▸ Instructions for the task: Look for the word "test" in the data below, and copy every line that holds it.

== Record extracts

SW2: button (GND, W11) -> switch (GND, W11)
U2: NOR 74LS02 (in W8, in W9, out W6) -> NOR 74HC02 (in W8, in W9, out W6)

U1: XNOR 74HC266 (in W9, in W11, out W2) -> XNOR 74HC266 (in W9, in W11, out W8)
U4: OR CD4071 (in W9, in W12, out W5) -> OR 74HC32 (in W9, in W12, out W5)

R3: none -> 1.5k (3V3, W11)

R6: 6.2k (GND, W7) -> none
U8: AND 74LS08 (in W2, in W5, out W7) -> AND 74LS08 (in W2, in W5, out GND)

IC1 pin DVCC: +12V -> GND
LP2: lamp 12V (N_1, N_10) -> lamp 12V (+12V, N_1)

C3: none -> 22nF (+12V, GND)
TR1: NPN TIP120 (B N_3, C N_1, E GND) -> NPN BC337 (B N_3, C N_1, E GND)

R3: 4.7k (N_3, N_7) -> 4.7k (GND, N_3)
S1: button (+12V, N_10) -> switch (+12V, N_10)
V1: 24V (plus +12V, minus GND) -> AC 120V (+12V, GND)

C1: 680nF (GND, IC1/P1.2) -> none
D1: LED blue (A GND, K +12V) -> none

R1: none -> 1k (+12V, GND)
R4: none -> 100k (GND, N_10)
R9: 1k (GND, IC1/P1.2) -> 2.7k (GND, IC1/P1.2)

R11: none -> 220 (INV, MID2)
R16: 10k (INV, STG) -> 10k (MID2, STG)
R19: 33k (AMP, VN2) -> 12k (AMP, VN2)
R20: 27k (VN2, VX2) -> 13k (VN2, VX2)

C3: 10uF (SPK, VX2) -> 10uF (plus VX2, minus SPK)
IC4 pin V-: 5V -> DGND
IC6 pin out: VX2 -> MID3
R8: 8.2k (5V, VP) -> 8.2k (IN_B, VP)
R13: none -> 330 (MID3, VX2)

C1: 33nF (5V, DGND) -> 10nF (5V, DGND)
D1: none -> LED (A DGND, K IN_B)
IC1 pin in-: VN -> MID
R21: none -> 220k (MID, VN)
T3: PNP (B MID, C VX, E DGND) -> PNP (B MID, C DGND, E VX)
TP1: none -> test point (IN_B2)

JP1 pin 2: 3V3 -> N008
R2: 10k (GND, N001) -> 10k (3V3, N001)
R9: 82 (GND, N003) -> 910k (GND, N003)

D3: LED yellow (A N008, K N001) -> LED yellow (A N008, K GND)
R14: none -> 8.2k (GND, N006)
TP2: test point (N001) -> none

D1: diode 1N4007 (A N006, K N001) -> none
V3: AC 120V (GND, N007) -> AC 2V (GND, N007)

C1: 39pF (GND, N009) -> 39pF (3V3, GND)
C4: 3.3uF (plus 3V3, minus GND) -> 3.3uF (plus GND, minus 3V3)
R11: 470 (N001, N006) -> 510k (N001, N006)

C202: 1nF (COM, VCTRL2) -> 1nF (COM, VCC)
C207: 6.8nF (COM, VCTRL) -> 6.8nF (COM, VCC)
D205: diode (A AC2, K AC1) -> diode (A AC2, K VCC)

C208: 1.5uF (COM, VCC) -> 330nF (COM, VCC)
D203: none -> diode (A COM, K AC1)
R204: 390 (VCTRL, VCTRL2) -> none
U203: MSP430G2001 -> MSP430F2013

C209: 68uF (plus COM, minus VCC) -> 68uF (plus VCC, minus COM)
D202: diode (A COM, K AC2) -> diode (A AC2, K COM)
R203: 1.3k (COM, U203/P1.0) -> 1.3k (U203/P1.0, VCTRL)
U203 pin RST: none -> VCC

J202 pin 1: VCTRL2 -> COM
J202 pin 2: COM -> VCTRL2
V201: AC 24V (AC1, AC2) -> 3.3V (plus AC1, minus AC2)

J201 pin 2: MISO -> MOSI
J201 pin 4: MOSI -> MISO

====

▸ Your solution:
TP1: none -> test point (IN_B2)
TP2: test point (N001) -> none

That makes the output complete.